Every line of the data below should be repeated exactly, and no picture should be copied.

Data records
*** Begin section ***

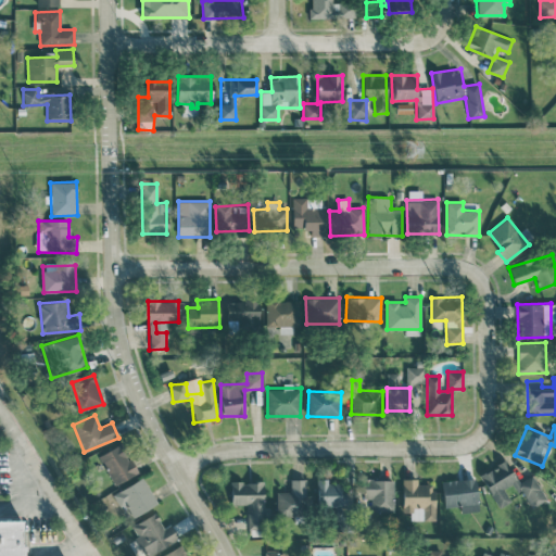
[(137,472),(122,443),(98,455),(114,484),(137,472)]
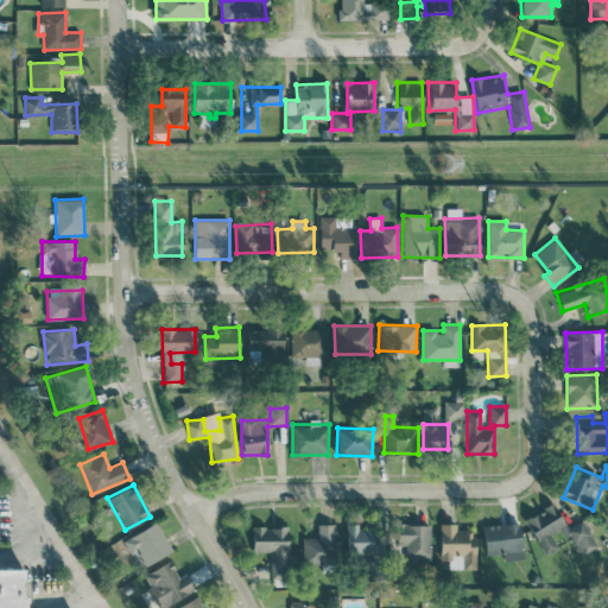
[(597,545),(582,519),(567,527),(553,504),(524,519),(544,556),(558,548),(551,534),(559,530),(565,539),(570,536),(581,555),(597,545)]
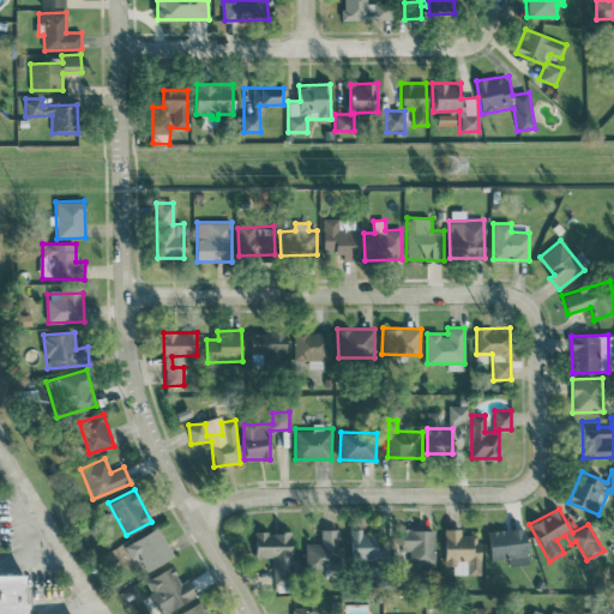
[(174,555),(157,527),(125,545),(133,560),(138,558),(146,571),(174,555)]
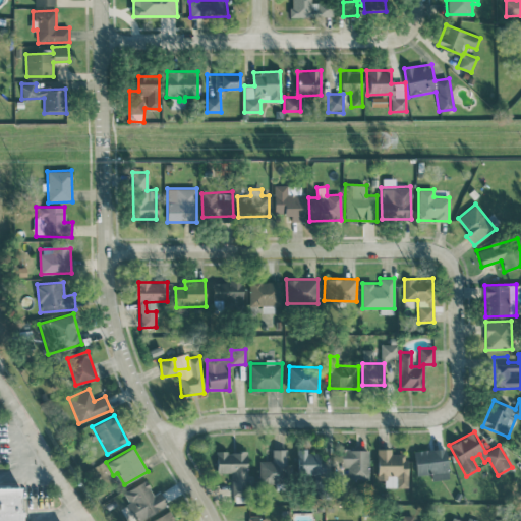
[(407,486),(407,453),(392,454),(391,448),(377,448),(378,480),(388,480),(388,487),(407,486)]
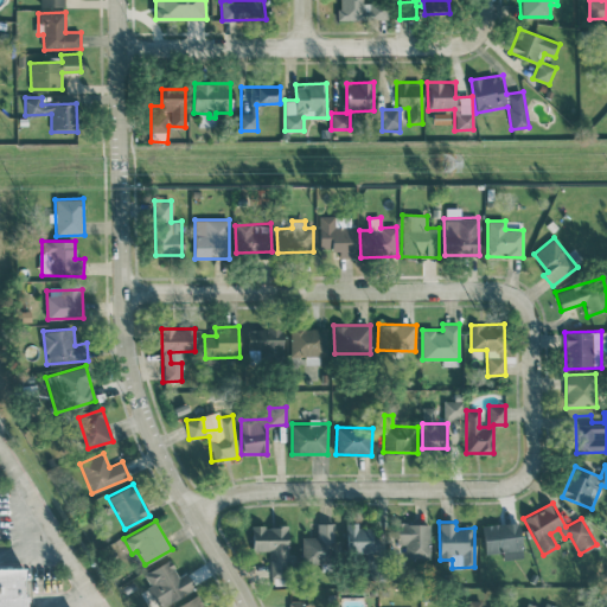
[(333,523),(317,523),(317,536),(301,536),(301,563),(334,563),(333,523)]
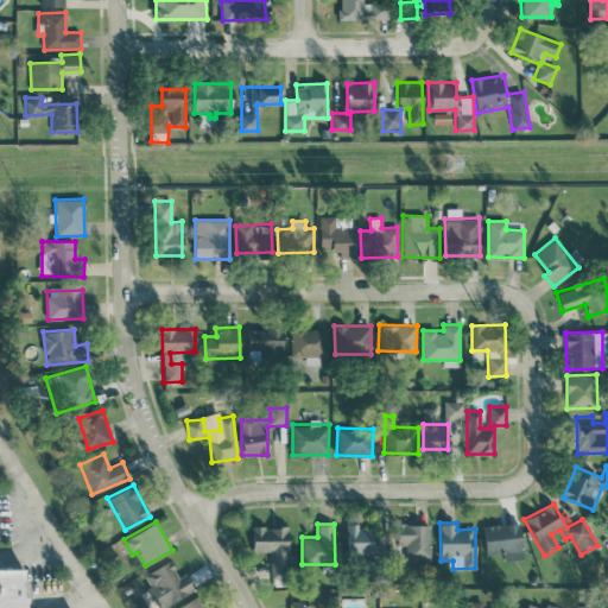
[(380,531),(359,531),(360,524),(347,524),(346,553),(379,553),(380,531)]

*** End section ***

ANSWER TO THE EXERCISE:
[(137,472),(122,443),(98,455),(114,484),(137,472)]
[(597,545),(582,519),(567,527),(553,504),(524,519),(544,556),(558,548),(551,534),(559,530),(565,539),(570,536),(581,555),(597,545)]
[(174,555),(157,527),(125,545),(133,560),(138,558),(146,571),(174,555)]
[(407,486),(407,453),(392,454),(391,448),(377,448),(378,480),(388,480),(388,487),(407,486)]
[(333,523),(317,523),(317,536),(301,536),(301,563),(334,563),(333,523)]
[(380,531),(359,531),(360,524),(347,524),(346,553),(379,553),(380,531)]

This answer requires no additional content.